▶ [TO DO]: Only lines containing "none" belong in the answer, each copied from the entries below.

▶ [DATASET EXCERPTS]:
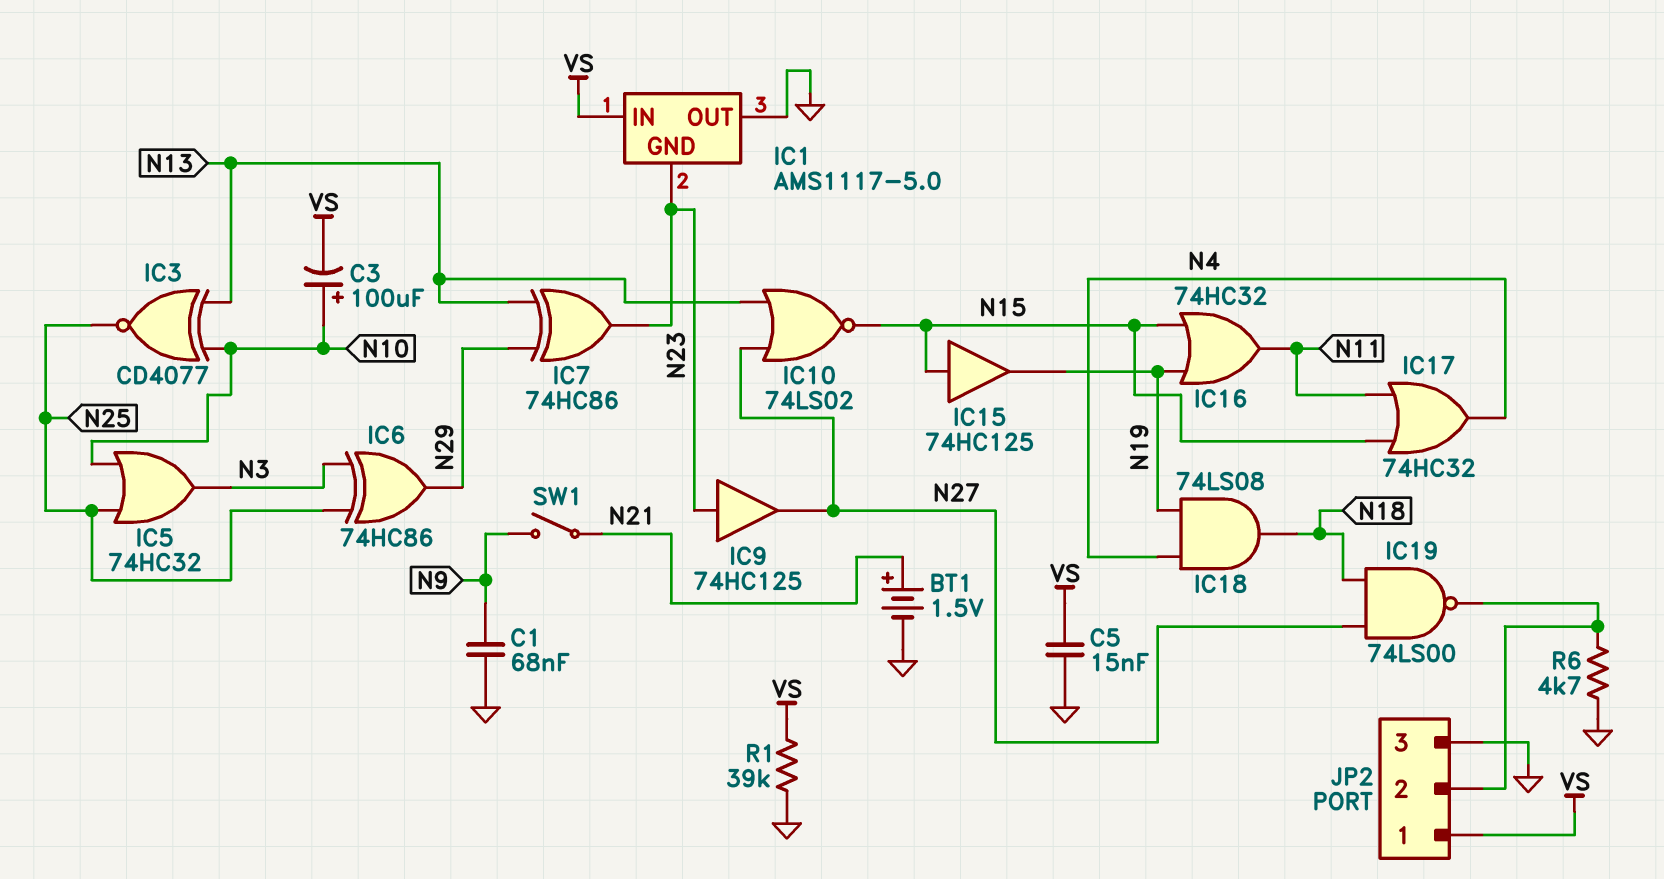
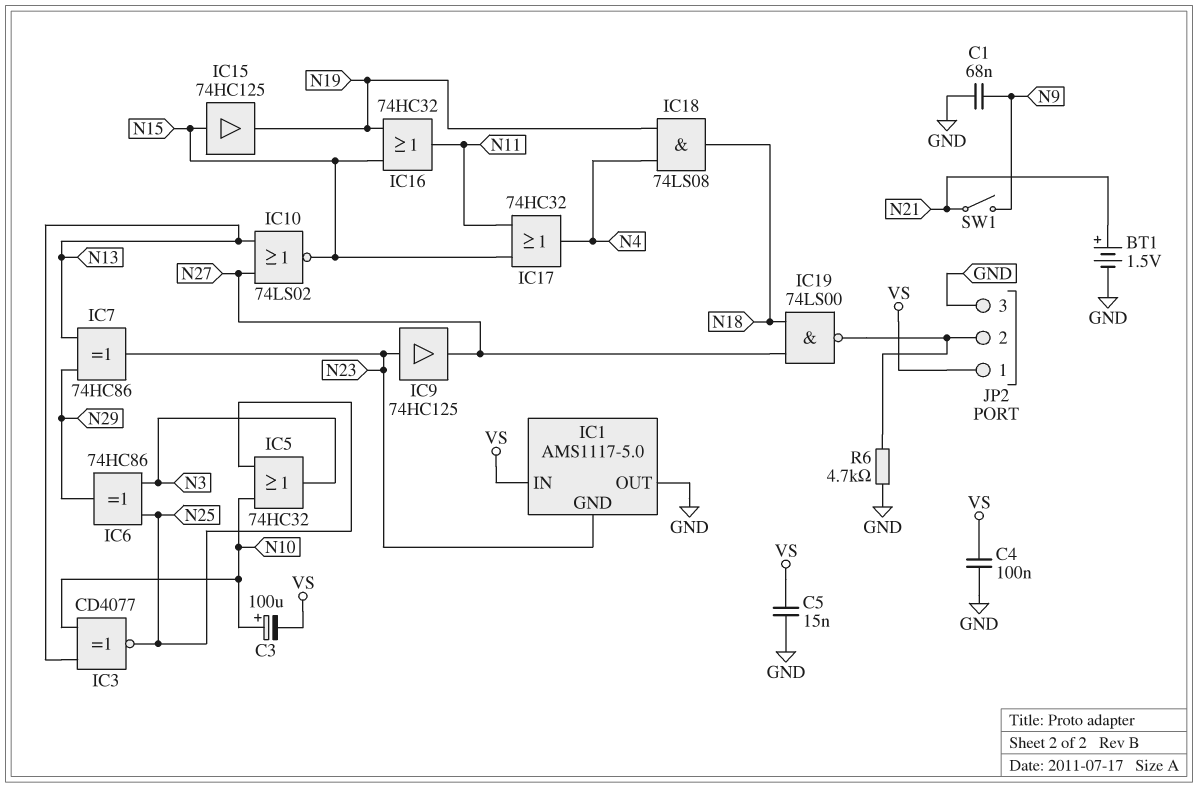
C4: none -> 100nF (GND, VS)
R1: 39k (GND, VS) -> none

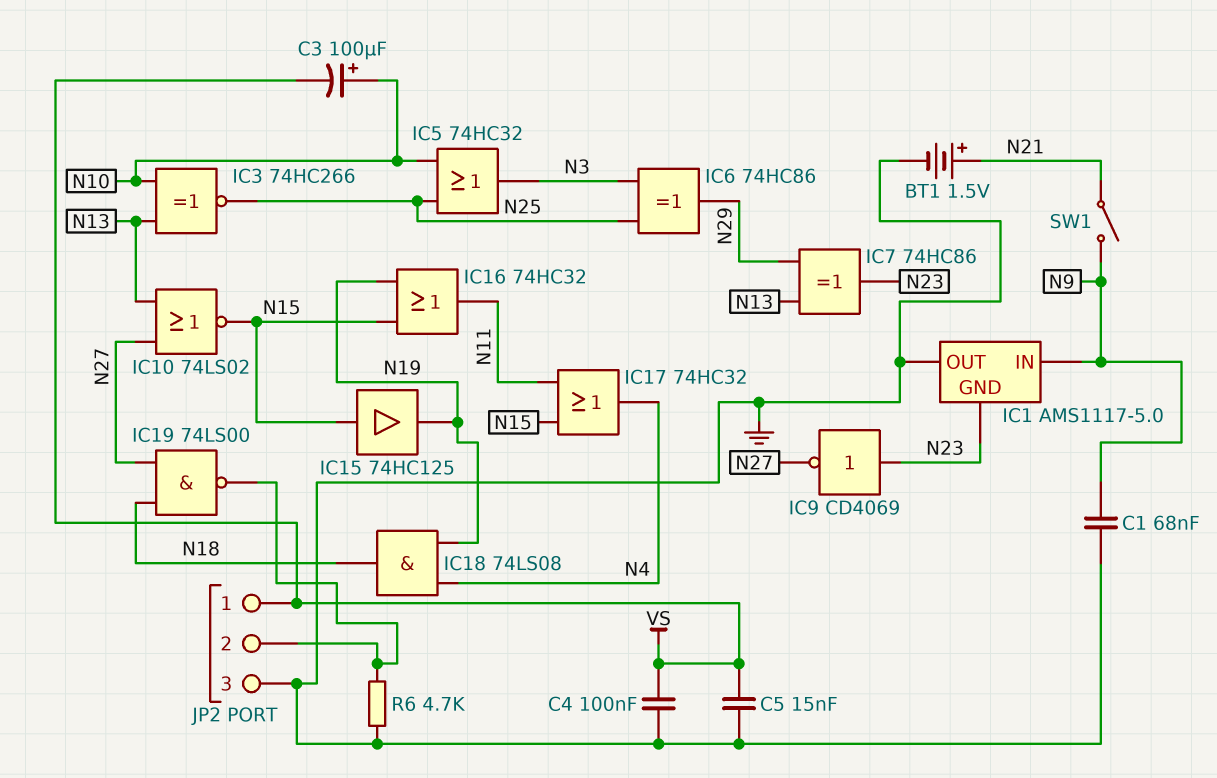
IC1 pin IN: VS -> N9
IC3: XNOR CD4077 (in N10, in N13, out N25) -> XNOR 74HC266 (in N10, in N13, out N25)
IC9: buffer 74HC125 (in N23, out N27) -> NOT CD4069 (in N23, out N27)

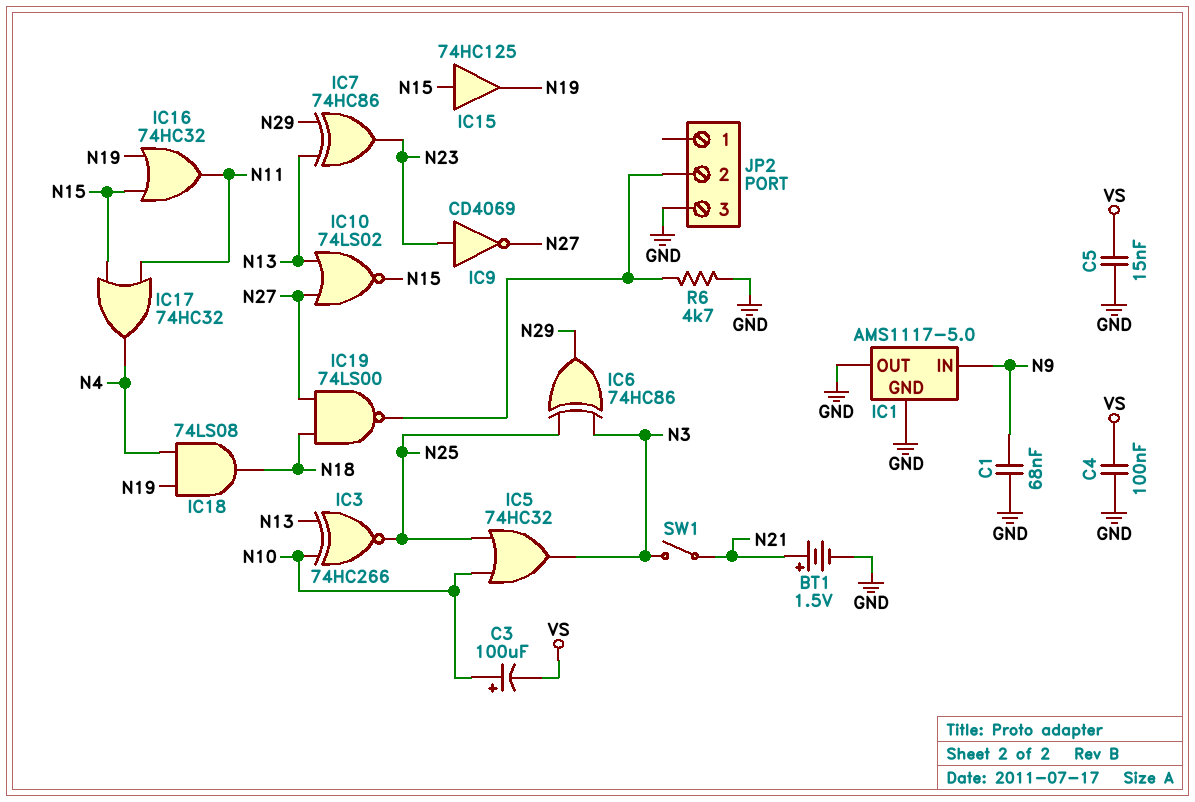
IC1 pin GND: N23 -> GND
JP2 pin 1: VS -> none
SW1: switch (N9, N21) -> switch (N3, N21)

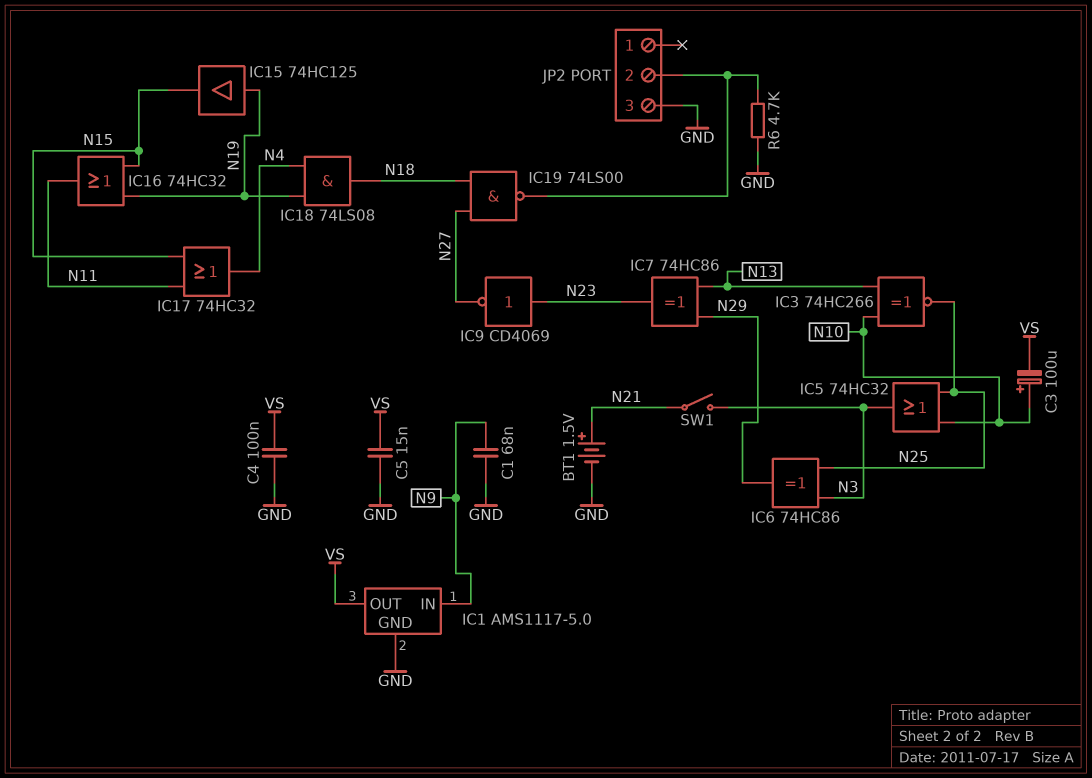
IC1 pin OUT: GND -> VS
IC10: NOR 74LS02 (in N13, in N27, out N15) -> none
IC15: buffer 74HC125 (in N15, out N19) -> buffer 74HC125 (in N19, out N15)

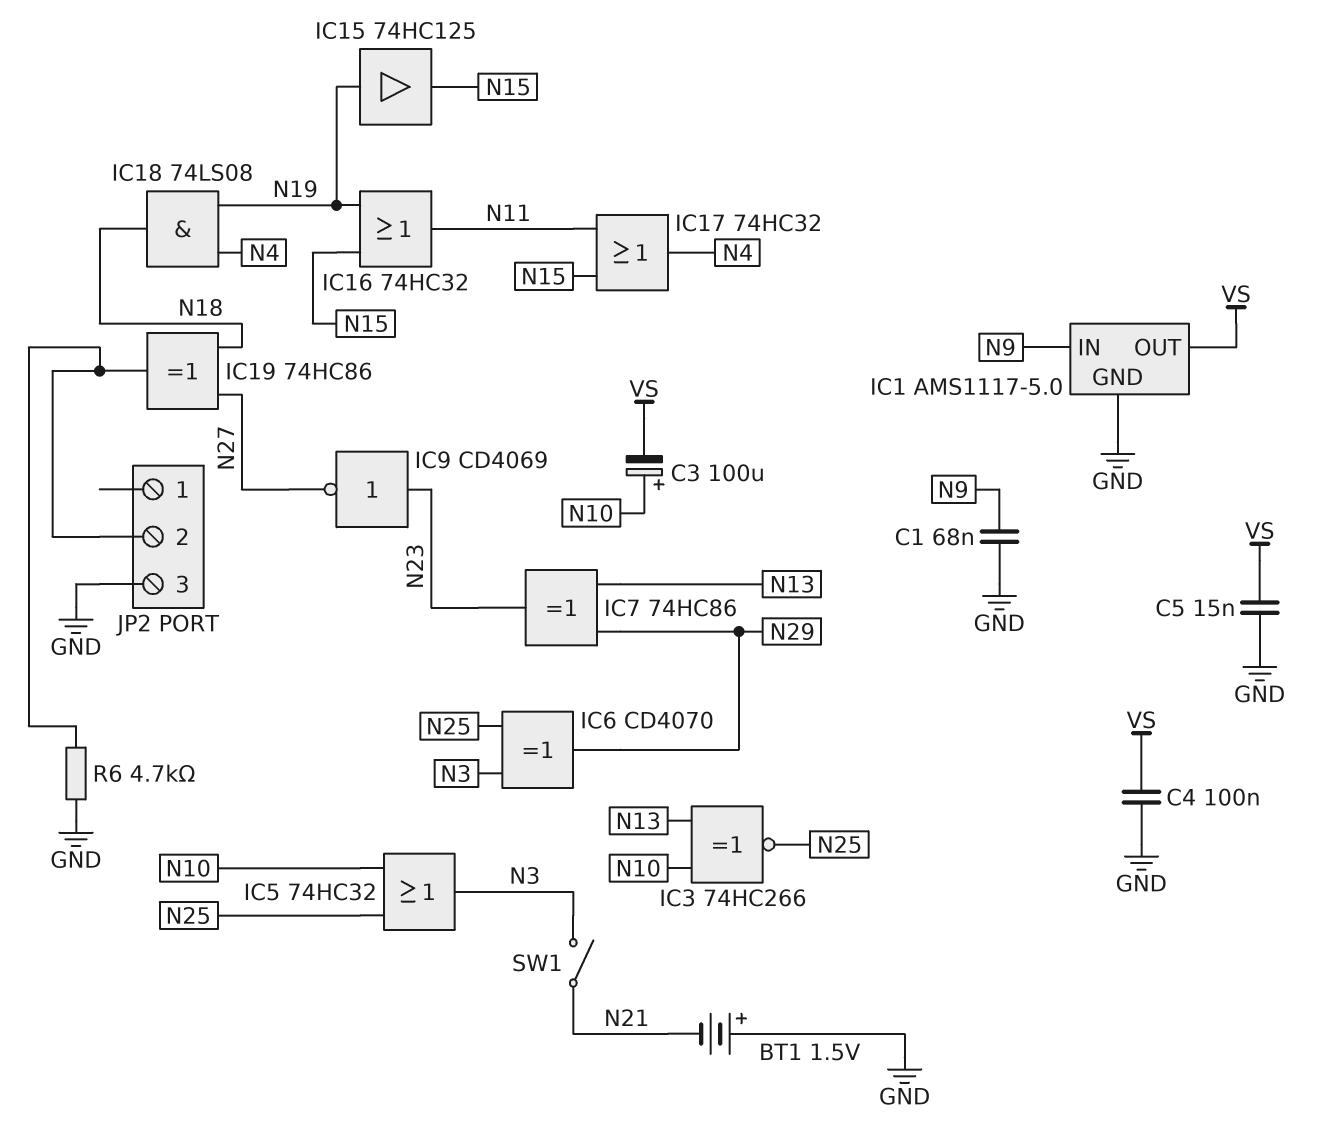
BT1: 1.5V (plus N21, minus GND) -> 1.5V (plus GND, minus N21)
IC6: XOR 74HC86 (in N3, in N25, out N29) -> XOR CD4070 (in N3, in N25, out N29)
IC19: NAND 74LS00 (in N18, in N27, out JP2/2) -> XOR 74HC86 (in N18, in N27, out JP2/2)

▶ [RESULT FOR THIS TASK]:
C4: none -> 100nF (GND, VS)
R1: 39k (GND, VS) -> none
JP2 pin 1: VS -> none
IC10: NOR 74LS02 (in N13, in N27, out N15) -> none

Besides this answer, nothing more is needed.